(Extracted data entries)
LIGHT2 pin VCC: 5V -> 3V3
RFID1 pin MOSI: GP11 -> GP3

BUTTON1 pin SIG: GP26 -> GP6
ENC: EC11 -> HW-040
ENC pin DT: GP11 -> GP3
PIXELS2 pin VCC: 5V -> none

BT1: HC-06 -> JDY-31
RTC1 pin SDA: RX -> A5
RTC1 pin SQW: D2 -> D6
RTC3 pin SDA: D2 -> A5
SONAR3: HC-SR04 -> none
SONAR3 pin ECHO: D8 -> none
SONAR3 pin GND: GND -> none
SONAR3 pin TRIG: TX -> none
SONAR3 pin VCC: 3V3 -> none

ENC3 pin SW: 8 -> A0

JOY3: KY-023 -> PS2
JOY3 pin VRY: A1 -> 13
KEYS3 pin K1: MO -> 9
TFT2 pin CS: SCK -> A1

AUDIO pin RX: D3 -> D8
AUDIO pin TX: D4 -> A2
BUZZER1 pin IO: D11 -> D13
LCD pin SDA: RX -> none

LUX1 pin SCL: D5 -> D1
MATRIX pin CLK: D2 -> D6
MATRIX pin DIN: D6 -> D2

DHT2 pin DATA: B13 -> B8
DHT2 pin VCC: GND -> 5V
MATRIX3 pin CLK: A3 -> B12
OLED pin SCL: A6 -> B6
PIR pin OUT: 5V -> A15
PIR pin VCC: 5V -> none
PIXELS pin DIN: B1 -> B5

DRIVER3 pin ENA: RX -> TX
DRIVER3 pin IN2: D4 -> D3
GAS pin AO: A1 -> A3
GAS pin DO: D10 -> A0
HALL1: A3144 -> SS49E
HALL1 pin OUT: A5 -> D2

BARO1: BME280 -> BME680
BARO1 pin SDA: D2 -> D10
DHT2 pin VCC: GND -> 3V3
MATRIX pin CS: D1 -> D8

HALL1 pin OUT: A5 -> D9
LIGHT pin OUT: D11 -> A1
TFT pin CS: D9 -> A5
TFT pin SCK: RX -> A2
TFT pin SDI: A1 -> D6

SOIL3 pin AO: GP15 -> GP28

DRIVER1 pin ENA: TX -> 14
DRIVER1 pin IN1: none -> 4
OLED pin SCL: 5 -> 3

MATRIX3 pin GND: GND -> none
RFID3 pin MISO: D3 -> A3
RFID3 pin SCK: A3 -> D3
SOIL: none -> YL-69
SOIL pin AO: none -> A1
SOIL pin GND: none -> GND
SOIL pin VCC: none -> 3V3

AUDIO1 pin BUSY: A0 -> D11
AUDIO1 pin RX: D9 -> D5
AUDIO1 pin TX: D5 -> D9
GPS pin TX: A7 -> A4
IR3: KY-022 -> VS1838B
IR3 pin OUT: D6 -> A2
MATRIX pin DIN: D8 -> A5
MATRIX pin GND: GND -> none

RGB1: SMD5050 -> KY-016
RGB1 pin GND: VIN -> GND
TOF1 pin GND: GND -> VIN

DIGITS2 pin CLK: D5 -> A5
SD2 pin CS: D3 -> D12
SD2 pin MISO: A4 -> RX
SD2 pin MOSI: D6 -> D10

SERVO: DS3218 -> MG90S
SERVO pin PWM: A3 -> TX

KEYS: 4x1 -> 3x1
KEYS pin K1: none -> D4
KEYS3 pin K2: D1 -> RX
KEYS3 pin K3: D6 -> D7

What is needed —
Give back exactly the lines above starting at the line where "OLED pin SCL: 5 -> 3" appears and ending at the line where "MATRIX pin DIN: D8 -> A5" appears, both included, with no other lines.

Answer space —
OLED pin SCL: 5 -> 3

MATRIX3 pin GND: GND -> none
RFID3 pin MISO: D3 -> A3
RFID3 pin SCK: A3 -> D3
SOIL: none -> YL-69
SOIL pin AO: none -> A1
SOIL pin GND: none -> GND
SOIL pin VCC: none -> 3V3

AUDIO1 pin BUSY: A0 -> D11
AUDIO1 pin RX: D9 -> D5
AUDIO1 pin TX: D5 -> D9
GPS pin TX: A7 -> A4
IR3: KY-022 -> VS1838B
IR3 pin OUT: D6 -> A2
MATRIX pin DIN: D8 -> A5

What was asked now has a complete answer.